--- START ---
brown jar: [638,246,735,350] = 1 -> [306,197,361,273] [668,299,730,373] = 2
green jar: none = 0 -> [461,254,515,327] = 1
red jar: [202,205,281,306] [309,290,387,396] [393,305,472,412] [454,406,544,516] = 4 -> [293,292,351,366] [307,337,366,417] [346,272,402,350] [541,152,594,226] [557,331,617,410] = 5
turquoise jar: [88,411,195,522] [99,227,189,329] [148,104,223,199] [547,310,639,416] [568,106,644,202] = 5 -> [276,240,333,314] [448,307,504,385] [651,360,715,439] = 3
--- END ---
--- START ---
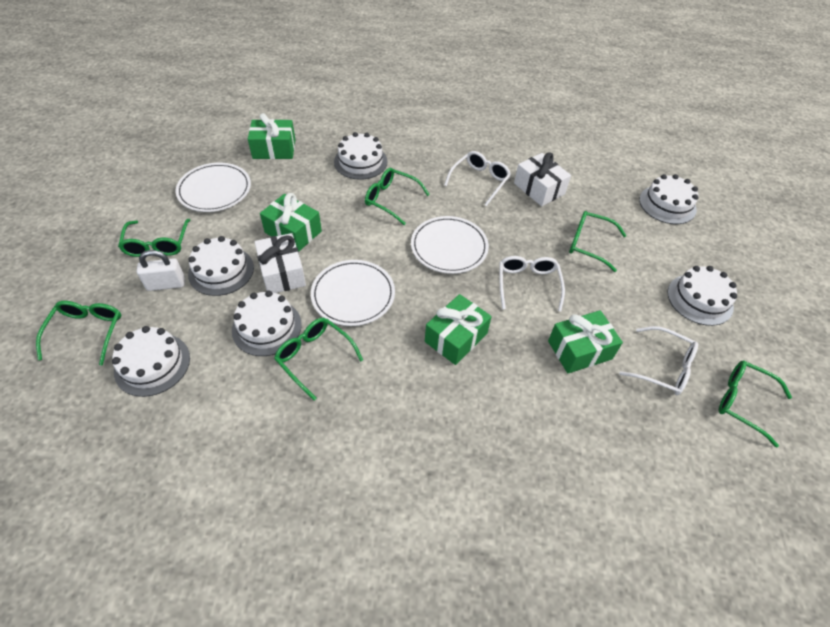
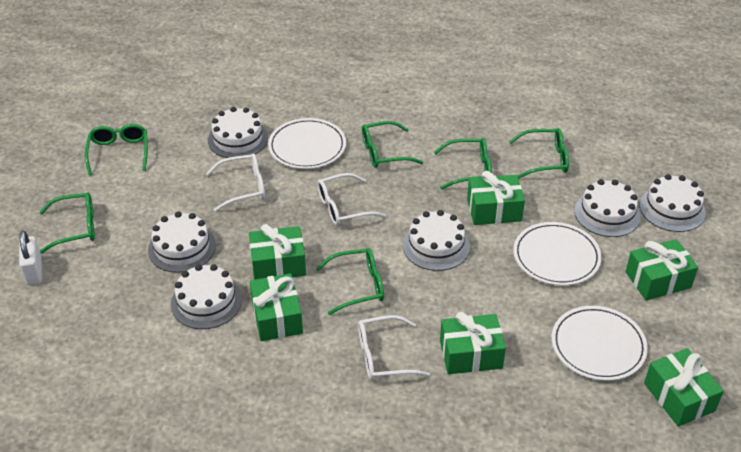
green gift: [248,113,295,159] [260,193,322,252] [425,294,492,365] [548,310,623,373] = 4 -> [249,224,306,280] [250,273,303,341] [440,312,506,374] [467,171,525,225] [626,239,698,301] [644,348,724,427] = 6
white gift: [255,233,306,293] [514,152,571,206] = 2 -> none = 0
--- END ---
#### INSTRUCTIONS FOR THE TASK:
Look in the material above for the line with "red jar: [202,205,281,306]" and the line with "turquoise jar: [88,411,195,522]", and transcribe exactly those lines and all lines between them, nothing more.

#### EXERCISE RESPONSE:
red jar: [202,205,281,306] [309,290,387,396] [393,305,472,412] [454,406,544,516] = 4 -> [293,292,351,366] [307,337,366,417] [346,272,402,350] [541,152,594,226] [557,331,617,410] = 5
turquoise jar: [88,411,195,522] [99,227,189,329] [148,104,223,199] [547,310,639,416] [568,106,644,202] = 5 -> [276,240,333,314] [448,307,504,385] [651,360,715,439] = 3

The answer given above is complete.